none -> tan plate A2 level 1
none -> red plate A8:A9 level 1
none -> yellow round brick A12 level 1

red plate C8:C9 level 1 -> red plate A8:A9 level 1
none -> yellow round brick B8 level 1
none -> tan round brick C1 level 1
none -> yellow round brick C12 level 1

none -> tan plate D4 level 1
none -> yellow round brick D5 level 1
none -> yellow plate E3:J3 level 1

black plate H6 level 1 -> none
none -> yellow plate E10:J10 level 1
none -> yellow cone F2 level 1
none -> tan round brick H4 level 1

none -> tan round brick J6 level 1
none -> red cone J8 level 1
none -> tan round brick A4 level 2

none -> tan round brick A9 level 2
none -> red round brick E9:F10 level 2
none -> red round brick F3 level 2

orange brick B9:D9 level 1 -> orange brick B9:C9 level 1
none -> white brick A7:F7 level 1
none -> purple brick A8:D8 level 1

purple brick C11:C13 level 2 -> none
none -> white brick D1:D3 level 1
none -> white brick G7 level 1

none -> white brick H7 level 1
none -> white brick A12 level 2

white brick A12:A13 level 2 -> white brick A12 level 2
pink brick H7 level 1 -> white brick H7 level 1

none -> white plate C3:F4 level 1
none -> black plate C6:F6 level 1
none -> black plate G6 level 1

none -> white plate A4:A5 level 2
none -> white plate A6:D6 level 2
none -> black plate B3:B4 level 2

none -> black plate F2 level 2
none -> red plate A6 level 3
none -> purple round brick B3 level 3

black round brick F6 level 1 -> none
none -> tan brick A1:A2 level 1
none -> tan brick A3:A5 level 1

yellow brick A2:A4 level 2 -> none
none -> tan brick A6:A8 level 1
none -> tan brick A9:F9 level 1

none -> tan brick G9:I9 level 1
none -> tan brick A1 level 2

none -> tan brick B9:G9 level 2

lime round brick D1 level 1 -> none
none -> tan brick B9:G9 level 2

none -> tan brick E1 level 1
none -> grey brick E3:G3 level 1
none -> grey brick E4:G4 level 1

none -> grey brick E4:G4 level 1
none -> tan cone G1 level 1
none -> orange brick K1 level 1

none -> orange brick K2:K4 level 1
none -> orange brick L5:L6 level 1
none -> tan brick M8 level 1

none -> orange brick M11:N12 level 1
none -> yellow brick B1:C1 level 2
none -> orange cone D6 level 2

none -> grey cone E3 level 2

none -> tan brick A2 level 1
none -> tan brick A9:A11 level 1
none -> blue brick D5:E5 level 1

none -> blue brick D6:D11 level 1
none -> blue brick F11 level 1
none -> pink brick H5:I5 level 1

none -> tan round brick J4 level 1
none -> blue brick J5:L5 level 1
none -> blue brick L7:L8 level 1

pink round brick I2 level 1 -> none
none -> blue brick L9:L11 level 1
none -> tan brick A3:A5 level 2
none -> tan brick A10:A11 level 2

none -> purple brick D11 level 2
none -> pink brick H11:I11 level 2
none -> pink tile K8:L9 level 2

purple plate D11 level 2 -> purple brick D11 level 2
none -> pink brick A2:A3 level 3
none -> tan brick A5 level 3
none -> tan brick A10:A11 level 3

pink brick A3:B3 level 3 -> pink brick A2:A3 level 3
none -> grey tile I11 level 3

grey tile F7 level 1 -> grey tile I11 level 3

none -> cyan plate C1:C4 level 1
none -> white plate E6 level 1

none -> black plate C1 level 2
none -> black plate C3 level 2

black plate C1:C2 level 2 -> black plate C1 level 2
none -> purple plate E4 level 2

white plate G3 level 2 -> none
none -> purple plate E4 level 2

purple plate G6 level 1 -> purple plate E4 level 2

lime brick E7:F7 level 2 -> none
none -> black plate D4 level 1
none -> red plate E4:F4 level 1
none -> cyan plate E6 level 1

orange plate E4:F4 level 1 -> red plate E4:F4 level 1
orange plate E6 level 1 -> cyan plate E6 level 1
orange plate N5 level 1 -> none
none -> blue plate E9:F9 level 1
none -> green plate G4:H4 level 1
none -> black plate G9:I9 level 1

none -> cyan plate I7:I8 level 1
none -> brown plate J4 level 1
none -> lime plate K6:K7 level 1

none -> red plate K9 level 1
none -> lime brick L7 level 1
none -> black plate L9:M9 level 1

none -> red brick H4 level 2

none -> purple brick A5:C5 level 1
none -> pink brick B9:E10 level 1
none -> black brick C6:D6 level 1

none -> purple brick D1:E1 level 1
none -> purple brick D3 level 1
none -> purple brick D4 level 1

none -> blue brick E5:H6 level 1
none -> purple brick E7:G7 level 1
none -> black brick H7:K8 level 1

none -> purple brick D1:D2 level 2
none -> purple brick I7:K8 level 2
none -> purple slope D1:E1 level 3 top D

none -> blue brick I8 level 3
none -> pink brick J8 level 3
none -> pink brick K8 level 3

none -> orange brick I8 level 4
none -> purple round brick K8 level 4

## Exercise prompt
Look above for the line with "none -> black plate C3 level 2" and the line with "none -> black brick C6:D6 level 1". Retype those two lines and every line between them exactly, adding nothing.

## Reply to the exercise
none -> black plate C3 level 2

black plate C1:C2 level 2 -> black plate C1 level 2
none -> purple plate E4 level 2

white plate G3 level 2 -> none
none -> purple plate E4 level 2

purple plate G6 level 1 -> purple plate E4 level 2

lime brick E7:F7 level 2 -> none
none -> black plate D4 level 1
none -> red plate E4:F4 level 1
none -> cyan plate E6 level 1

orange plate E4:F4 level 1 -> red plate E4:F4 level 1
orange plate E6 level 1 -> cyan plate E6 level 1
orange plate N5 level 1 -> none
none -> blue plate E9:F9 level 1
none -> green plate G4:H4 level 1
none -> black plate G9:I9 level 1

none -> cyan plate I7:I8 level 1
none -> brown plate J4 level 1
none -> lime plate K6:K7 level 1

none -> red plate K9 level 1
none -> lime brick L7 level 1
none -> black plate L9:M9 level 1

none -> red brick H4 level 2

none -> purple brick A5:C5 level 1
none -> pink brick B9:E10 level 1
none -> black brick C6:D6 level 1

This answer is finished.